▶ TASK
From the entries below, reproduce exactly the line containing "blue pawn: 12 -> 11", the line containing "white bell: 8 -> 7", and every line in between, with nothing added.

▶ Data records

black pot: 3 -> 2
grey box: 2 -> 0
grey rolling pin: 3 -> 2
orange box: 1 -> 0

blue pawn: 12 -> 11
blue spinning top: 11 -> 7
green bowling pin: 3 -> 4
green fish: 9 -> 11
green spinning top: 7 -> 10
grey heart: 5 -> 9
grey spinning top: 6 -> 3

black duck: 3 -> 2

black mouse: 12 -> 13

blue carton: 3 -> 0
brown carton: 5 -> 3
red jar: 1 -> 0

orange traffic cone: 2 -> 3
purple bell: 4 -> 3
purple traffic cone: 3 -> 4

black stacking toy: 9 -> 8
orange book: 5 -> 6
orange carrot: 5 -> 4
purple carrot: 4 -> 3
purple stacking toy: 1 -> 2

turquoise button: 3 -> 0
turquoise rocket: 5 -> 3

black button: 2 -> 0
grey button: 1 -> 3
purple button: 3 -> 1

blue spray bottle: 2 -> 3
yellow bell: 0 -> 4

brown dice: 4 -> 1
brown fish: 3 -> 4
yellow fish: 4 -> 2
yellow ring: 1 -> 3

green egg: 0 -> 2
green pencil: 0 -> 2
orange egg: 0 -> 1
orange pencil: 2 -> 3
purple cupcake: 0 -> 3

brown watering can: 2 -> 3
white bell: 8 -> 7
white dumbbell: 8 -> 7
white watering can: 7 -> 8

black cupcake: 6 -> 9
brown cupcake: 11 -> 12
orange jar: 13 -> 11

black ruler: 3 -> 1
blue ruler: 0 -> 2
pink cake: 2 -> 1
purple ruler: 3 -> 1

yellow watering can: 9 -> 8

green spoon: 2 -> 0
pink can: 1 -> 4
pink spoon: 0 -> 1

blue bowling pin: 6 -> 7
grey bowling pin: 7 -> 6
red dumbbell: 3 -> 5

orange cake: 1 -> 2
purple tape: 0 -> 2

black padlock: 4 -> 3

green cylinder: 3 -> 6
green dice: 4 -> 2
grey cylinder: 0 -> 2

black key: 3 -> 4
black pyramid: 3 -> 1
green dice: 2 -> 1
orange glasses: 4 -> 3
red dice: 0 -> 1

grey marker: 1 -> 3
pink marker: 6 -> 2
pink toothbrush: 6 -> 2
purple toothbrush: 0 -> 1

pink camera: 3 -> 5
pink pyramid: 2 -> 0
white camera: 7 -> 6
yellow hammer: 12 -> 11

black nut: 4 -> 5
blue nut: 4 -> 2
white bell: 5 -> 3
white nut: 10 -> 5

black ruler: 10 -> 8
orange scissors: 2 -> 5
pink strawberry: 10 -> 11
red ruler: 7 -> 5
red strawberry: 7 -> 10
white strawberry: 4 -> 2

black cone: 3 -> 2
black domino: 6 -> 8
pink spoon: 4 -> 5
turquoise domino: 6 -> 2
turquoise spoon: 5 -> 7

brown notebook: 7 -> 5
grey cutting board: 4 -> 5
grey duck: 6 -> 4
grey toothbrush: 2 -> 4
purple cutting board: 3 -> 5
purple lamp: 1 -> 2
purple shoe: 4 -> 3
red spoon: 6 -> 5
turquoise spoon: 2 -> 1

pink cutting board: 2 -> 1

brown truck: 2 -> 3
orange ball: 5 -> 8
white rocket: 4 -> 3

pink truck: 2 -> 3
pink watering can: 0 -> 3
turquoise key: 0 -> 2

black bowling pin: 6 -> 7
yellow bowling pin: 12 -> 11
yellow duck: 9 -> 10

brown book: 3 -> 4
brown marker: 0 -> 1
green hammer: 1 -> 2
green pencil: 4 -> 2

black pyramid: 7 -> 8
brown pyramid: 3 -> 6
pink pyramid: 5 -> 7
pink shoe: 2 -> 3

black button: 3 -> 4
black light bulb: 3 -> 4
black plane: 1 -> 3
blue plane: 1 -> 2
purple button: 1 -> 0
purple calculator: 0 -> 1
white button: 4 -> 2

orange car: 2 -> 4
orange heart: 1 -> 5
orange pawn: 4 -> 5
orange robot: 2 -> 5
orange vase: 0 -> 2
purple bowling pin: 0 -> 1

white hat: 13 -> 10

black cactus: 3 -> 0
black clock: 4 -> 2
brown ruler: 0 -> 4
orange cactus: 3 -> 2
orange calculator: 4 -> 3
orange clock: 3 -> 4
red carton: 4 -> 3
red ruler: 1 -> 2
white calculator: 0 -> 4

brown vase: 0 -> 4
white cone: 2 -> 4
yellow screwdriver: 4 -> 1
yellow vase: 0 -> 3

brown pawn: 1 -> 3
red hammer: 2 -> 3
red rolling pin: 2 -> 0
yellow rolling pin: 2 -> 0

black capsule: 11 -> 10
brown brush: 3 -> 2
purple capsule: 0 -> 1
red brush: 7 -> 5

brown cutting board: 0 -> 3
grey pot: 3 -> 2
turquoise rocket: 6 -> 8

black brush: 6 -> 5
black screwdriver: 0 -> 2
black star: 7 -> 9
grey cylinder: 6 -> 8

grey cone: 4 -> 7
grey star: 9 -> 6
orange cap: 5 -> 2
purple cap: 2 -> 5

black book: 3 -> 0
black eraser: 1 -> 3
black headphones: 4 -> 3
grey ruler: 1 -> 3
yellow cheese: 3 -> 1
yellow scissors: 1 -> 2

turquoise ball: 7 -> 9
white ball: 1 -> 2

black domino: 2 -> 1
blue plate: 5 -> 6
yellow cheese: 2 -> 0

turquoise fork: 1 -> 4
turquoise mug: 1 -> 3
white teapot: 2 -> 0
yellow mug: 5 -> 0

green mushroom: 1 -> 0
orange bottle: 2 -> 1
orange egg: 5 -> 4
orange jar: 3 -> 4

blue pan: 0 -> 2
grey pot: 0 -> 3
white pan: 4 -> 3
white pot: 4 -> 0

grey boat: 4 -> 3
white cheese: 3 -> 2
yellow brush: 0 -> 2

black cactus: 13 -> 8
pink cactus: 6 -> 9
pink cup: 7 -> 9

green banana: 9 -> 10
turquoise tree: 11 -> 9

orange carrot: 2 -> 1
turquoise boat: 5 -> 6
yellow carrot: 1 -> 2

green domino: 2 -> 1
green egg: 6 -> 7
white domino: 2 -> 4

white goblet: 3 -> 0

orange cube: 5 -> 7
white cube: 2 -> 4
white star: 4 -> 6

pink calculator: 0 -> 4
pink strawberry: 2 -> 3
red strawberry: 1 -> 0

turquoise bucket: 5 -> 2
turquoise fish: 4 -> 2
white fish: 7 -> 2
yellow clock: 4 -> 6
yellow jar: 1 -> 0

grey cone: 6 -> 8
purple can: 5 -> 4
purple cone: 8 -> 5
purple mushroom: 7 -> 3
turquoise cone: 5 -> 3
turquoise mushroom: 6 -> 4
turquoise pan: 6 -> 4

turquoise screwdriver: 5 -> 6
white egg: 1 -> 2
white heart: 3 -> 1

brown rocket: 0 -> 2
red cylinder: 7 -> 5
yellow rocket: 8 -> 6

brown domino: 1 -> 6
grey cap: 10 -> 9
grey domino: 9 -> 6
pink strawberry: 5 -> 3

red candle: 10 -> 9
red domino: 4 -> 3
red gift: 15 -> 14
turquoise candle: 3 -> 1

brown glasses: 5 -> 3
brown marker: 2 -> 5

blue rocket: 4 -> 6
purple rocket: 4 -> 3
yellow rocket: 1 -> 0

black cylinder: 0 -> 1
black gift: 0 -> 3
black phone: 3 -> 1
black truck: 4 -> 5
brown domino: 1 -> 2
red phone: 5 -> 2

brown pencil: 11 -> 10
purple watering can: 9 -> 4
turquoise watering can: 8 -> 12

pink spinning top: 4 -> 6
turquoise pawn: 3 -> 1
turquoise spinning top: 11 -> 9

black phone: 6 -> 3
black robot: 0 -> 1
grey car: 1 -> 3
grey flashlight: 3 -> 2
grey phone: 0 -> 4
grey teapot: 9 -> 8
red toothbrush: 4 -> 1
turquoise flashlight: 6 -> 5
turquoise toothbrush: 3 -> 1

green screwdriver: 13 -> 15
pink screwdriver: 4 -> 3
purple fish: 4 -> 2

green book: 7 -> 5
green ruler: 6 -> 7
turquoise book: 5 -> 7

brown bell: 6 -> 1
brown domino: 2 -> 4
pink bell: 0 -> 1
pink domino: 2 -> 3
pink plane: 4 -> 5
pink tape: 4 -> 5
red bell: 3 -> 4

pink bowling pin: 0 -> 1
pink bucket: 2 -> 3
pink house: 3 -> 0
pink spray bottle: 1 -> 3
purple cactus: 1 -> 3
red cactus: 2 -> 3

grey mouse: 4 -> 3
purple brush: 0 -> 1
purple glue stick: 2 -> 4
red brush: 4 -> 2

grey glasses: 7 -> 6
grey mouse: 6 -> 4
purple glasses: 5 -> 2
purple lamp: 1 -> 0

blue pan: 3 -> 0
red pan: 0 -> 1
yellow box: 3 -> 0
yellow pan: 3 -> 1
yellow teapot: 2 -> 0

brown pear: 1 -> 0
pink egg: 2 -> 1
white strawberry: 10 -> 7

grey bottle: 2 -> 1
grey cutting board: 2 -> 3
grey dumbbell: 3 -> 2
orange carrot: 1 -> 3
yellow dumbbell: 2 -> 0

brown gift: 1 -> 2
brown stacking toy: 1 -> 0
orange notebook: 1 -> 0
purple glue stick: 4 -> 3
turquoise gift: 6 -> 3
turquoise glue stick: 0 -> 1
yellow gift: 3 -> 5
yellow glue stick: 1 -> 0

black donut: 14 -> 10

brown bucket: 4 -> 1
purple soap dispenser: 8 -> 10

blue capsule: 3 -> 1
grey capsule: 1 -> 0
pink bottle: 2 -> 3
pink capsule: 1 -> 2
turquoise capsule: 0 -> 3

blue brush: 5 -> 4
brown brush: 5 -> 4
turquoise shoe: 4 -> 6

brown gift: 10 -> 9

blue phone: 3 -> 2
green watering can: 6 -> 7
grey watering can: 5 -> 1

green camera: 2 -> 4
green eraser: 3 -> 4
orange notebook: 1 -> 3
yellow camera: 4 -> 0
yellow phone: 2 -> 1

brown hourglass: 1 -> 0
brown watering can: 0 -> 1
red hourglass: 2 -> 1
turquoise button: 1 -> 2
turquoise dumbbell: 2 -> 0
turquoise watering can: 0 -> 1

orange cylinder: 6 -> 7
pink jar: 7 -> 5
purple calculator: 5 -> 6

▶ RESPONSE TO THE EXERCISE
blue pawn: 12 -> 11
blue spinning top: 11 -> 7
green bowling pin: 3 -> 4
green fish: 9 -> 11
green spinning top: 7 -> 10
grey heart: 5 -> 9
grey spinning top: 6 -> 3

black duck: 3 -> 2

black mouse: 12 -> 13

blue carton: 3 -> 0
brown carton: 5 -> 3
red jar: 1 -> 0

orange traffic cone: 2 -> 3
purple bell: 4 -> 3
purple traffic cone: 3 -> 4

black stacking toy: 9 -> 8
orange book: 5 -> 6
orange carrot: 5 -> 4
purple carrot: 4 -> 3
purple stacking toy: 1 -> 2

turquoise button: 3 -> 0
turquoise rocket: 5 -> 3

black button: 2 -> 0
grey button: 1 -> 3
purple button: 3 -> 1

blue spray bottle: 2 -> 3
yellow bell: 0 -> 4

brown dice: 4 -> 1
brown fish: 3 -> 4
yellow fish: 4 -> 2
yellow ring: 1 -> 3

green egg: 0 -> 2
green pencil: 0 -> 2
orange egg: 0 -> 1
orange pencil: 2 -> 3
purple cupcake: 0 -> 3

brown watering can: 2 -> 3
white bell: 8 -> 7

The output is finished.